▶ **INFORMATION**
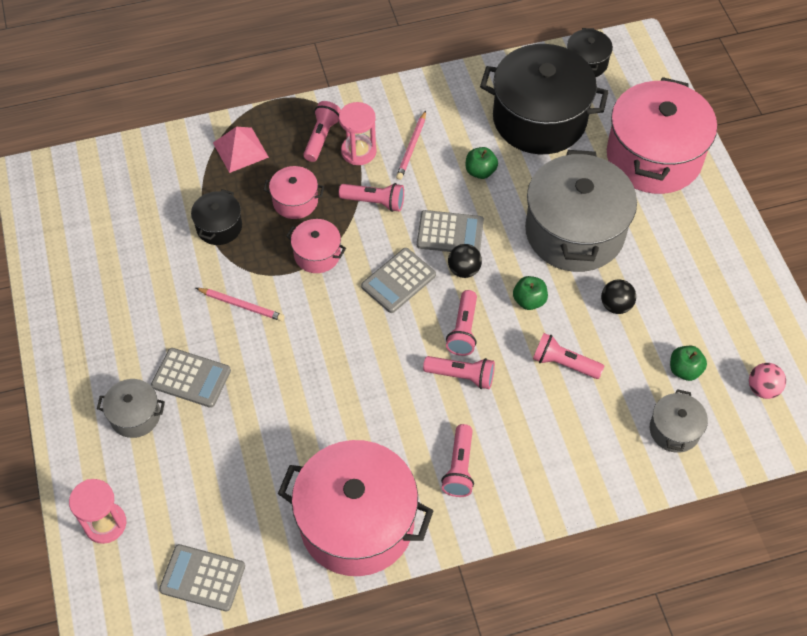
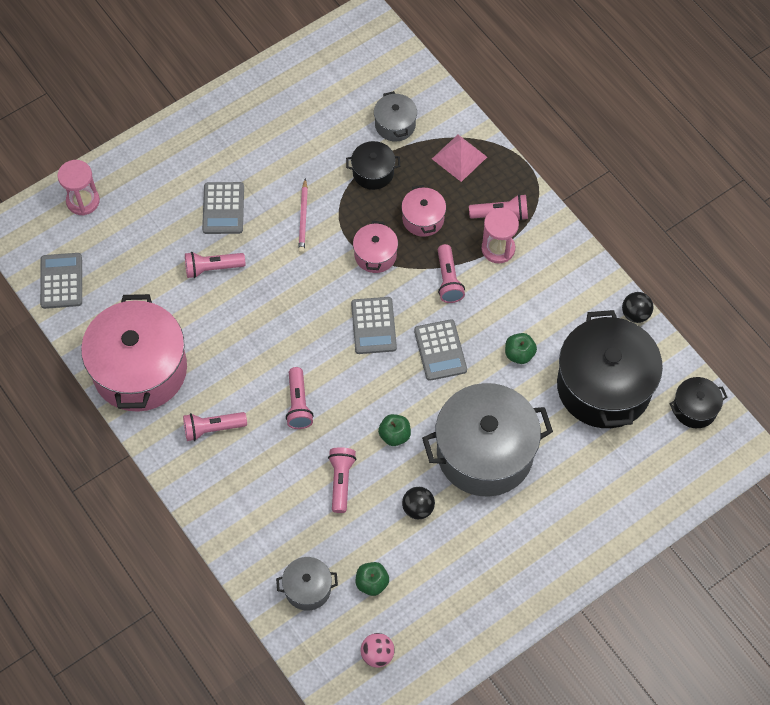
camera: 70 degrees right, 5 degrees up
(135, 415) = (177, 184): grey pot -> grey pot (395, 125)
(398, 281) = (373, 326): grey calculator -> grey calculator turned 120 degrees counterclockwise
(411, 147) = (522, 289): pink pencil -> none
(463, 330) = (344, 392): pink flashlight -> pink flashlight (212, 268)
(464, 270) = (406, 373): black ball -> black ball (635, 314)
(654, 157) = (603, 499): pink pot -> none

▶ **ACTIVITY**
From the line that contains "(463, 330) = (344, 392): pink" down to the last line above, print each line exactly as it appears.

▶ **ANSWER FOR THIS EXERCISE**
(463, 330) = (344, 392): pink flashlight -> pink flashlight (212, 268)
(464, 270) = (406, 373): black ball -> black ball (635, 314)
(654, 157) = (603, 499): pink pot -> none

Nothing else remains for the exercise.